Rewrite the listing below with "centreline" swapped for "centerline" everywhere it occurs, leaving every other character as it is.

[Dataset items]
-=-=-
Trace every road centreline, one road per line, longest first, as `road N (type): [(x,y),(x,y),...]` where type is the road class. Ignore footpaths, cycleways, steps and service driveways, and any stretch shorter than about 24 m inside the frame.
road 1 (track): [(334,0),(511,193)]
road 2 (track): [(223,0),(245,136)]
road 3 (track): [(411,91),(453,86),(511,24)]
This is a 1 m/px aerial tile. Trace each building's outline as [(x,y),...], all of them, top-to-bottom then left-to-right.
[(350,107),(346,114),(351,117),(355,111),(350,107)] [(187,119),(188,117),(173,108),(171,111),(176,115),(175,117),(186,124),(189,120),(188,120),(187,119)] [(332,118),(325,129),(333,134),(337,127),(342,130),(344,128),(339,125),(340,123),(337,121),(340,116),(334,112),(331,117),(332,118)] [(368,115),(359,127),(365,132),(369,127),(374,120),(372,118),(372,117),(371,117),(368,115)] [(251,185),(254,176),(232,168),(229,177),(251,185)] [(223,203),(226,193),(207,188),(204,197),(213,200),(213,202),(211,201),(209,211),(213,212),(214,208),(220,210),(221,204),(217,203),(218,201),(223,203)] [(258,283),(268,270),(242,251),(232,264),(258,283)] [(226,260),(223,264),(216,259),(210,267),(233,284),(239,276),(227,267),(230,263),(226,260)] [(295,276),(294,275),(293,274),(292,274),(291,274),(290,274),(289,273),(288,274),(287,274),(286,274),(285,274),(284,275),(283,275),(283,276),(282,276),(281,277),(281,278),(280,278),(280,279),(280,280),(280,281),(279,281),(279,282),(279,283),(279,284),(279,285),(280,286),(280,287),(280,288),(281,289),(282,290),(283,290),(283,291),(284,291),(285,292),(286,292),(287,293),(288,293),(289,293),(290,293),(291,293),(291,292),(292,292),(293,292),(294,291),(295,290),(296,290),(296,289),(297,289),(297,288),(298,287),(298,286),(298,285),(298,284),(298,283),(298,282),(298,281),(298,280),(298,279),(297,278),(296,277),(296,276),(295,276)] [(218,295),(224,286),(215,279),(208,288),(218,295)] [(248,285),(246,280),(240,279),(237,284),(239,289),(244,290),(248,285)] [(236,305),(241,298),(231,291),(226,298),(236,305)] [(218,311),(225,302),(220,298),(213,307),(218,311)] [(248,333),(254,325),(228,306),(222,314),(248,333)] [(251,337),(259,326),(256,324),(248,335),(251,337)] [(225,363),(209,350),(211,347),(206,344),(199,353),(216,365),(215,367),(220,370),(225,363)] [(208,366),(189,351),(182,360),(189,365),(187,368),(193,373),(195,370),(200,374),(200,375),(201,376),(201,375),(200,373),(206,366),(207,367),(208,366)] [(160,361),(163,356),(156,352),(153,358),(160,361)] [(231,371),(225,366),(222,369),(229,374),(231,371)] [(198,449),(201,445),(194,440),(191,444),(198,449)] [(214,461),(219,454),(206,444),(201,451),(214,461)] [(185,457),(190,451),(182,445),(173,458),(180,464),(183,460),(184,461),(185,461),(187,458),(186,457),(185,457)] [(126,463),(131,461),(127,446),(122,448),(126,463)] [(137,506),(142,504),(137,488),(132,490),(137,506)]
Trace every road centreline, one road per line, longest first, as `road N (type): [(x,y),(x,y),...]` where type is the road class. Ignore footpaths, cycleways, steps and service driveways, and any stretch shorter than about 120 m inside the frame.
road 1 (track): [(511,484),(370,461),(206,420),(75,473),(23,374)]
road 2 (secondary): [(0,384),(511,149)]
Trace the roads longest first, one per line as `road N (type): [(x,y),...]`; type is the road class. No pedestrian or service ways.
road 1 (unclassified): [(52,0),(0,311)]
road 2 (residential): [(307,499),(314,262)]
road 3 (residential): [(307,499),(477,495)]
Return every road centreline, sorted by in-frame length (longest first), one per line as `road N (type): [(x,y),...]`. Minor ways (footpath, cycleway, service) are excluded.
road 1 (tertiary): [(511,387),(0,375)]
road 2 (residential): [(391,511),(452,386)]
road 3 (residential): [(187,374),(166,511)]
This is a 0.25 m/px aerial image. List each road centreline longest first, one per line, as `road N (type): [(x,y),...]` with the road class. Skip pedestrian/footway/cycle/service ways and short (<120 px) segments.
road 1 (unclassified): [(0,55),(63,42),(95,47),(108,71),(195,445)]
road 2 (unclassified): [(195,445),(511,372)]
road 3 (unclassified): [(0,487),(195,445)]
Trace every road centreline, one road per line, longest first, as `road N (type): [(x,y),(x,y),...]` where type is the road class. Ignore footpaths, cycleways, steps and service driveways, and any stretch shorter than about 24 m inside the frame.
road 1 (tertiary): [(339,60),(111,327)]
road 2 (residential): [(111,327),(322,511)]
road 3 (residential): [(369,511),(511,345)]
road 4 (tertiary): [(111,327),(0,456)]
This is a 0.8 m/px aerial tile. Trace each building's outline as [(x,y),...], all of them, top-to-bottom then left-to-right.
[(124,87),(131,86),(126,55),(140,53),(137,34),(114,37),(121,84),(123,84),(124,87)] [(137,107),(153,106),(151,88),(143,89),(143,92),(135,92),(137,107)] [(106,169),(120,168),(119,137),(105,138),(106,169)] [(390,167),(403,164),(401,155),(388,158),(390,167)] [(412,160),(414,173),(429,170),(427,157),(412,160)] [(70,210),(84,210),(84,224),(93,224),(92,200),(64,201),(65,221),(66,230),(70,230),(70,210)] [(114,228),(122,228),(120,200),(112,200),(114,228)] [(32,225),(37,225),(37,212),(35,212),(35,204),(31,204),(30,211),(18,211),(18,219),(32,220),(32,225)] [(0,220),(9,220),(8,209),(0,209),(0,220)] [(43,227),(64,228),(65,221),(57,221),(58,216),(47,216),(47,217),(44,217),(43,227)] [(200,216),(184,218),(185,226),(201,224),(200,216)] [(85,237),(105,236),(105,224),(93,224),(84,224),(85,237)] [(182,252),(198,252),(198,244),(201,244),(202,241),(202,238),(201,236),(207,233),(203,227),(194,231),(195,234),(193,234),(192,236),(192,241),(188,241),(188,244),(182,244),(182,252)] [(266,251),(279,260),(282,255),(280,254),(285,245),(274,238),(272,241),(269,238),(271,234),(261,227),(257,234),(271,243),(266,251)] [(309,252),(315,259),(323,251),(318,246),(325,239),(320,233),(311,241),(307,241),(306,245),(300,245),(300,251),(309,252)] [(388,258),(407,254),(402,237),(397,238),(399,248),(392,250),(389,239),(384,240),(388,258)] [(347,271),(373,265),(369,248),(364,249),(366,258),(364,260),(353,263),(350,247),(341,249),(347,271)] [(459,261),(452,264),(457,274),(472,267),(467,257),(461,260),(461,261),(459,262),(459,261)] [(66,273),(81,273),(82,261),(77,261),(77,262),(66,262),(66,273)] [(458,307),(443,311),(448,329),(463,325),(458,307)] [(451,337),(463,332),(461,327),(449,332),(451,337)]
-=-=-
**Completed task**
Trace every road centerline, one road per line, longest first, as `road N (type): [(x,y),(x,y),...]` where type is the road class. Ignore footpaths, cycleways, steps and service driveways, and any stretch shorter than about 24 m inside the frame.
road 1 (track): [(334,0),(511,193)]
road 2 (track): [(223,0),(245,136)]
road 3 (track): [(411,91),(453,86),(511,24)]
This is a 1 m/px aerial tile. Trace each building's outline as [(x,y),...], all of them, top-to-bottom then left-to-right.
[(350,107),(346,114),(351,117),(355,111),(350,107)] [(187,119),(188,117),(173,108),(171,111),(176,115),(175,117),(186,124),(189,120),(188,120),(187,119)] [(332,118),(325,129),(333,134),(337,127),(342,130),(344,128),(339,125),(340,123),(337,121),(340,116),(334,112),(331,117),(332,118)] [(368,115),(359,127),(365,132),(369,127),(374,120),(372,118),(372,117),(371,117),(368,115)] [(251,185),(254,176),(232,168),(229,177),(251,185)] [(223,203),(226,193),(207,188),(204,197),(213,200),(213,202),(211,201),(209,211),(213,212),(214,208),(220,210),(221,204),(217,203),(218,201),(223,203)] [(258,283),(268,270),(242,251),(232,264),(258,283)] [(226,260),(223,264),(216,259),(210,267),(233,284),(239,276),(227,267),(230,263),(226,260)] [(295,276),(294,275),(293,274),(292,274),(291,274),(290,274),(289,273),(288,274),(287,274),(286,274),(285,274),(284,275),(283,275),(283,276),(282,276),(281,277),(281,278),(280,278),(280,279),(280,280),(280,281),(279,281),(279,282),(279,283),(279,284),(279,285),(280,286),(280,287),(280,288),(281,289),(282,290),(283,290),(283,291),(284,291),(285,292),(286,292),(287,293),(288,293),(289,293),(290,293),(291,293),(291,292),(292,292),(293,292),(294,291),(295,290),(296,290),(296,289),(297,289),(297,288),(298,287),(298,286),(298,285),(298,284),(298,283),(298,282),(298,281),(298,280),(298,279),(297,278),(296,277),(296,276),(295,276)] [(218,295),(224,286),(215,279),(208,288),(218,295)] [(248,285),(246,280),(240,279),(237,284),(239,289),(244,290),(248,285)] [(236,305),(241,298),(231,291),(226,298),(236,305)] [(218,311),(225,302),(220,298),(213,307),(218,311)] [(248,333),(254,325),(228,306),(222,314),(248,333)] [(251,337),(259,326),(256,324),(248,335),(251,337)] [(225,363),(209,350),(211,347),(206,344),(199,353),(216,365),(215,367),(220,370),(225,363)] [(208,366),(189,351),(182,360),(189,365),(187,368),(193,373),(195,370),(200,374),(200,375),(201,376),(201,375),(200,373),(206,366),(207,367),(208,366)] [(160,361),(163,356),(156,352),(153,358),(160,361)] [(231,371),(225,366),(222,369),(229,374),(231,371)] [(198,449),(201,445),(194,440),(191,444),(198,449)] [(214,461),(219,454),(206,444),(201,451),(214,461)] [(185,457),(190,451),(182,445),(173,458),(180,464),(183,460),(184,461),(185,461),(187,458),(186,457),(185,457)] [(126,463),(131,461),(127,446),(122,448),(126,463)] [(137,506),(142,504),(137,488),(132,490),(137,506)]
Trace every road centerline, one road per line, longest first, as `road N (type): [(x,y),(x,y),...]` where type is the road class. Ignore footpaths, cycleways, steps and service driveways, and any stretch shorter than about 120 m inside the frame.
road 1 (track): [(511,484),(370,461),(206,420),(75,473),(23,374)]
road 2 (secondary): [(0,384),(511,149)]
Trace the roads longest first, one per line as `road N (type): [(x,y),...]`; type is the road class. No pedestrian or service ways.
road 1 (unclassified): [(52,0),(0,311)]
road 2 (residential): [(307,499),(314,262)]
road 3 (residential): [(307,499),(477,495)]
Return every road centerline, sorted by in-frame length (longest first), one per line as `road N (type): [(x,y),...]`. Minor ways (footpath, cycleway, service) are excluded.
road 1 (tertiary): [(511,387),(0,375)]
road 2 (residential): [(391,511),(452,386)]
road 3 (residential): [(187,374),(166,511)]
This is a 0.25 m/px aerial image. List each road centerline longest first, one per line, as `road N (type): [(x,y),...]` with the road class. Skip pedestrian/footway/cycle/service ways and short (<120 px) segments.
road 1 (unclassified): [(0,55),(63,42),(95,47),(108,71),(195,445)]
road 2 (unclassified): [(195,445),(511,372)]
road 3 (unclassified): [(0,487),(195,445)]
Trace every road centerline, one road per line, longest first, as `road N (type): [(x,y),(x,y),...]` where type is the road class. Ignore footpaths, cycleways, steps and service driveways, and any stretch shorter than about 24 m inside the frame.
road 1 (tertiary): [(339,60),(111,327)]
road 2 (residential): [(111,327),(322,511)]
road 3 (residential): [(369,511),(511,345)]
road 4 (tertiary): [(111,327),(0,456)]
This is a 0.8 m/px aerial tile. Trace each building's outline as [(x,y),...], all of them, top-to-bottom then left-to-right.
[(124,87),(131,86),(126,55),(140,53),(137,34),(114,37),(121,84),(123,84),(124,87)] [(137,107),(153,106),(151,88),(143,89),(143,92),(135,92),(137,107)] [(106,169),(120,168),(119,137),(105,138),(106,169)] [(390,167),(403,164),(401,155),(388,158),(390,167)] [(412,160),(414,173),(429,170),(427,157),(412,160)] [(70,210),(84,210),(84,224),(93,224),(92,200),(64,201),(65,221),(66,230),(70,230),(70,210)] [(114,228),(122,228),(120,200),(112,200),(114,228)] [(32,225),(37,225),(37,212),(35,212),(35,204),(31,204),(30,211),(18,211),(18,219),(32,220),(32,225)] [(0,220),(9,220),(8,209),(0,209),(0,220)] [(43,227),(64,228),(65,221),(57,221),(58,216),(47,216),(47,217),(44,217),(43,227)] [(200,216),(184,218),(185,226),(201,224),(200,216)] [(85,237),(105,236),(105,224),(93,224),(84,224),(85,237)] [(182,252),(198,252),(198,244),(201,244),(202,241),(202,238),(201,236),(207,233),(203,227),(194,231),(195,234),(193,234),(192,236),(192,241),(188,241),(188,244),(182,244),(182,252)] [(266,251),(279,260),(282,255),(280,254),(285,245),(274,238),(272,241),(269,238),(271,234),(261,227),(257,234),(271,243),(266,251)] [(309,252),(315,259),(323,251),(318,246),(325,239),(320,233),(311,241),(307,241),(306,245),(300,245),(300,251),(309,252)] [(388,258),(407,254),(402,237),(397,238),(399,248),(392,250),(389,239),(384,240),(388,258)] [(347,271),(373,265),(369,248),(364,249),(366,258),(364,260),(353,263),(350,247),(341,249),(347,271)] [(459,261),(452,264),(457,274),(472,267),(467,257),(461,260),(461,261),(459,262),(459,261)] [(66,273),(81,273),(82,261),(77,261),(77,262),(66,262),(66,273)] [(458,307),(443,311),(448,329),(463,325),(458,307)] [(451,337),(463,332),(461,327),(449,332),(451,337)]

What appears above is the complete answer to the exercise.